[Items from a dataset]
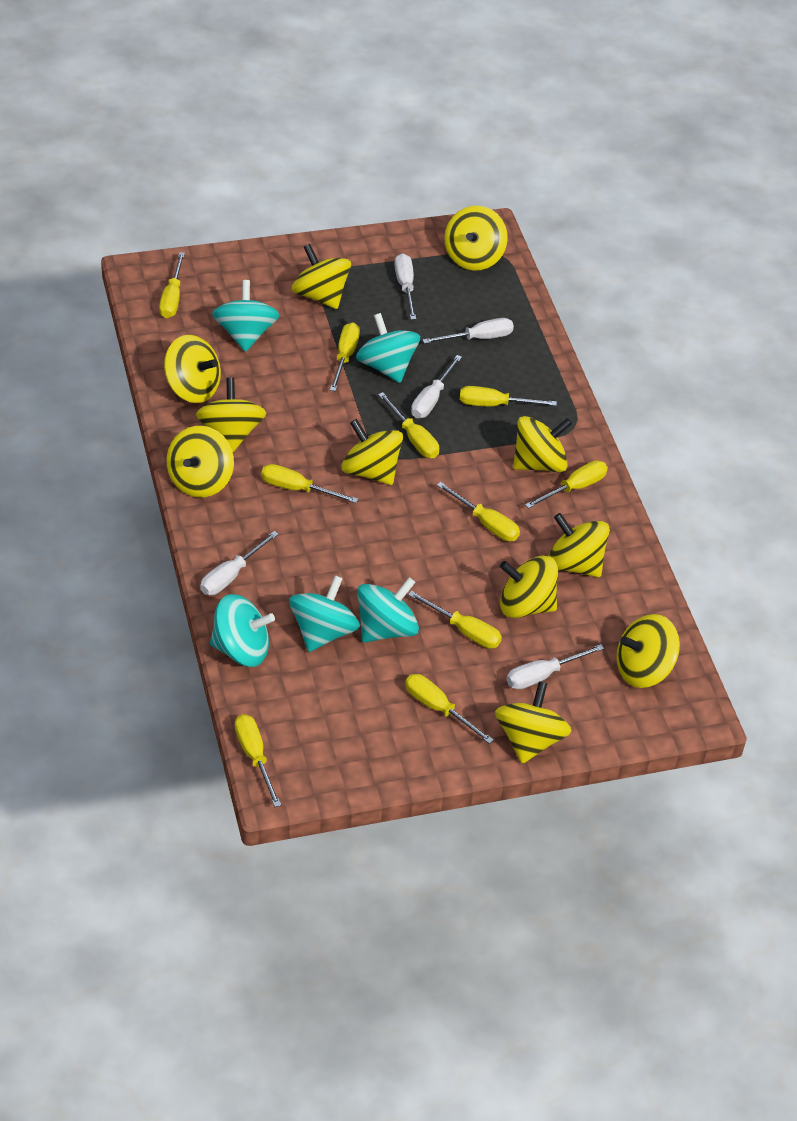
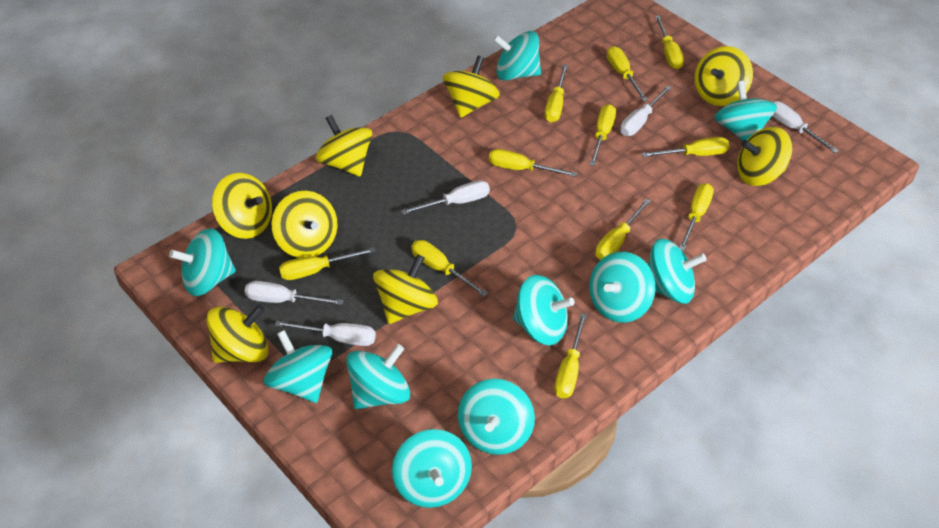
turquoise spinning top: 5 -> 10
yellow screwdriver: 10 -> 11
yellow spinning top: 11 -> 8

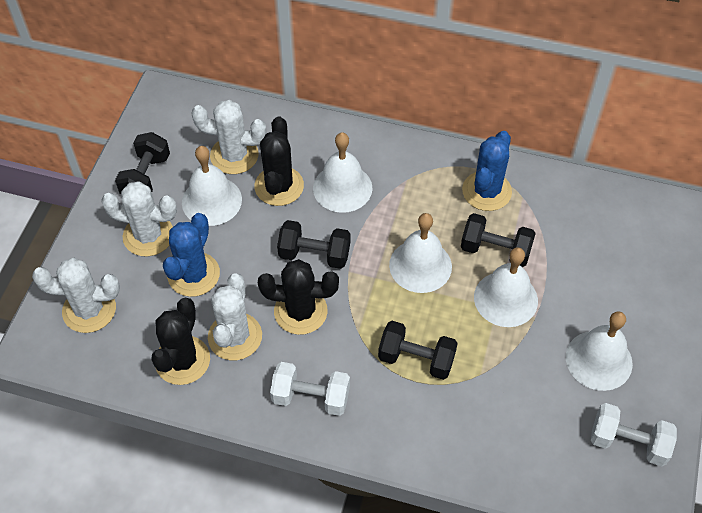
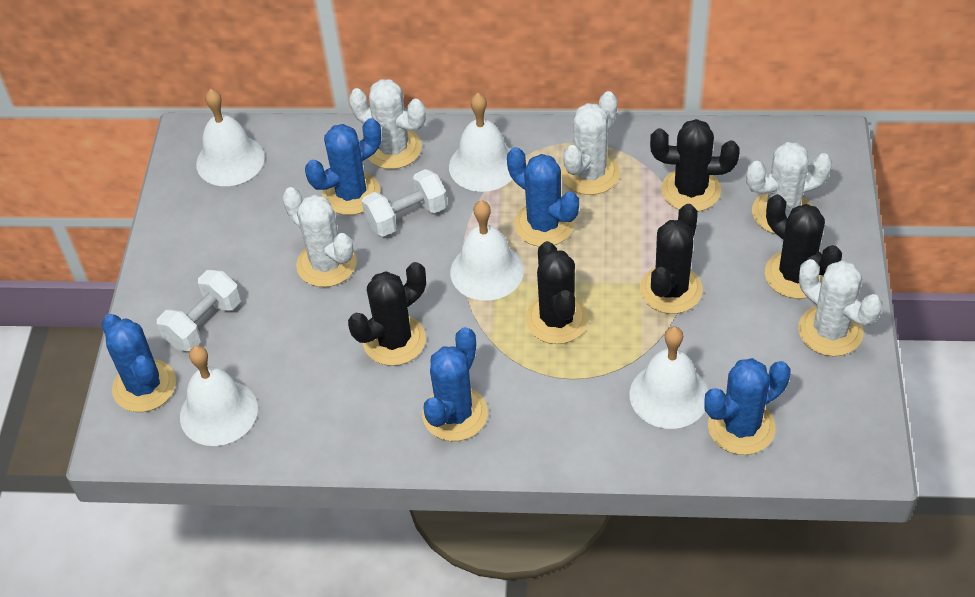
black cactus: 3 -> 5
black dumbbell: 4 -> 0
blue cactus: 2 -> 5
white cactus: 4 -> 5

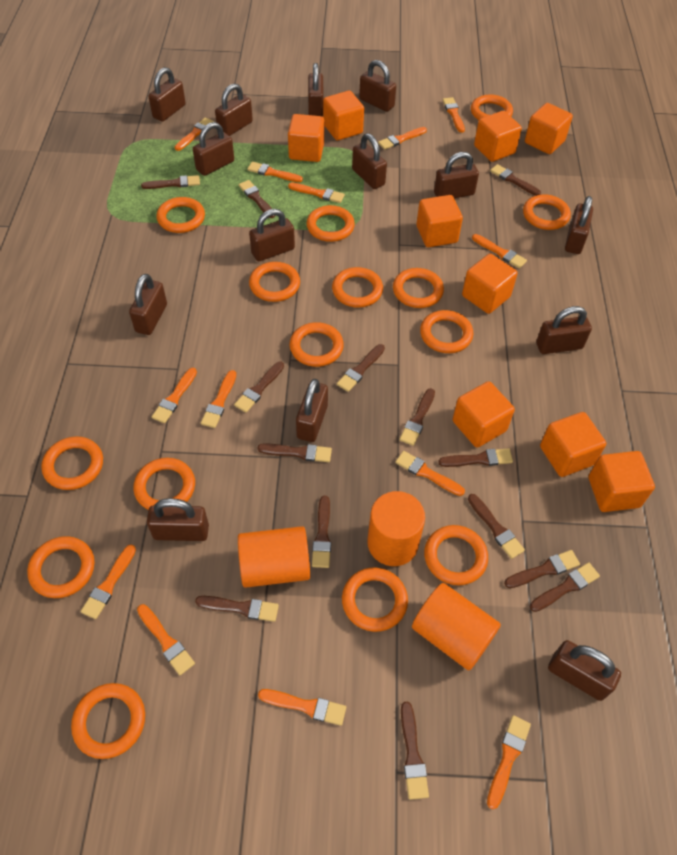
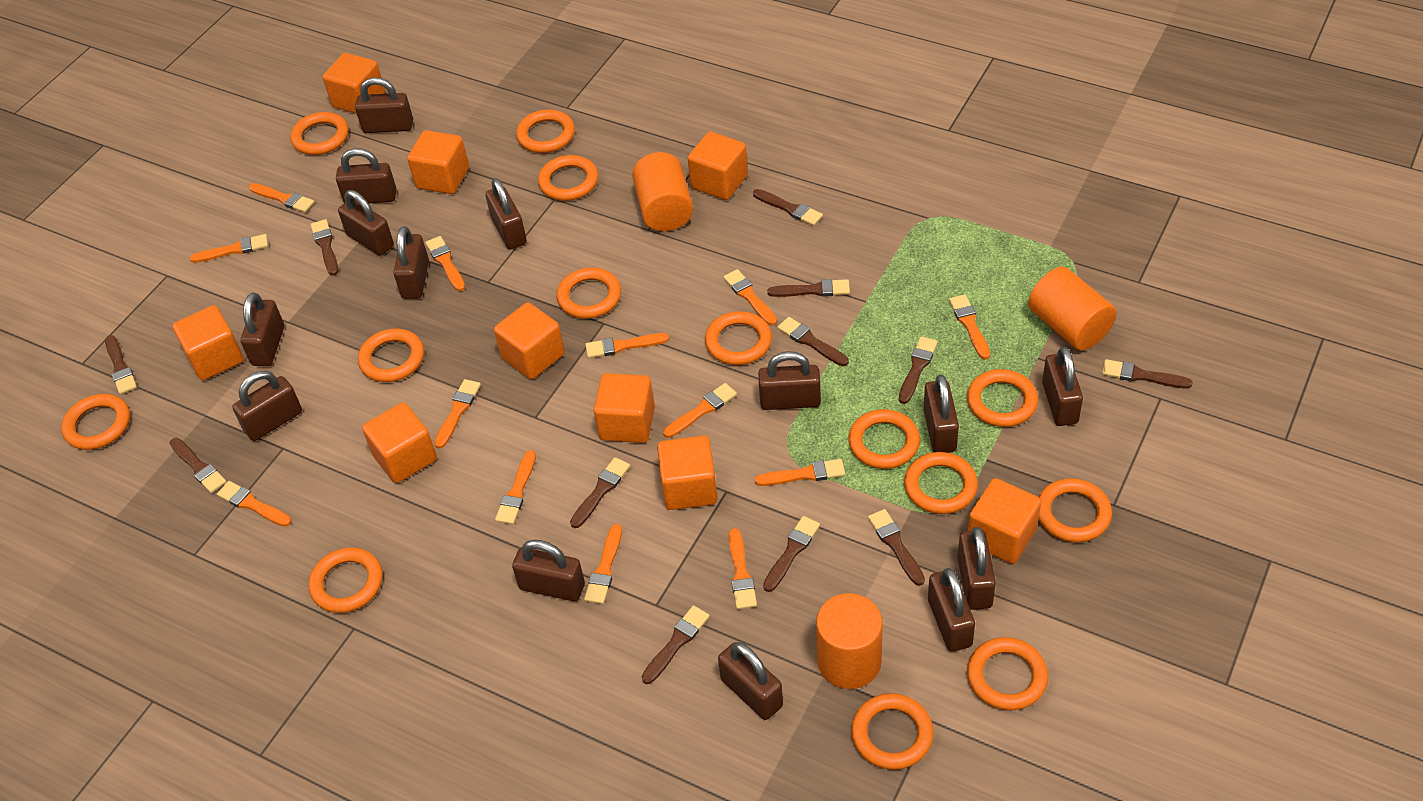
brown brush: 14 -> 12
orange ring: 15 -> 14

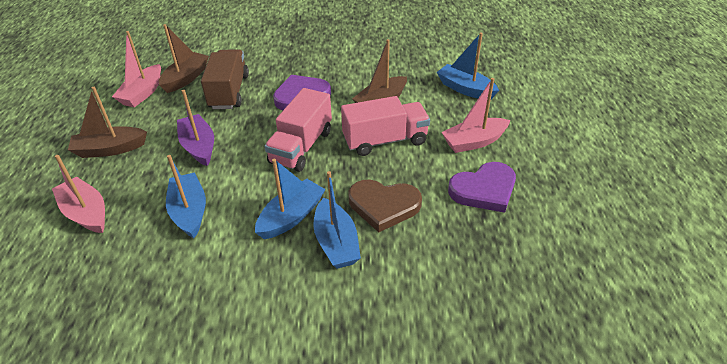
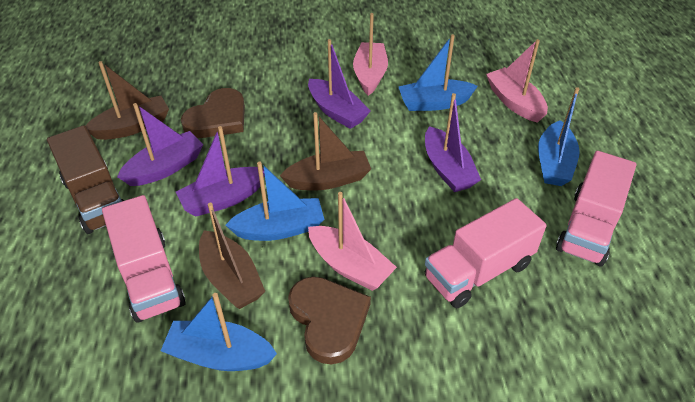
brown heart: 1 -> 2
pink truck: 2 -> 3
purple boat: 1 -> 4
purple heart: 2 -> 0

## Work instruction
For the word "yellow", count the lines of the data that contain it and report only the total.

## Your response
2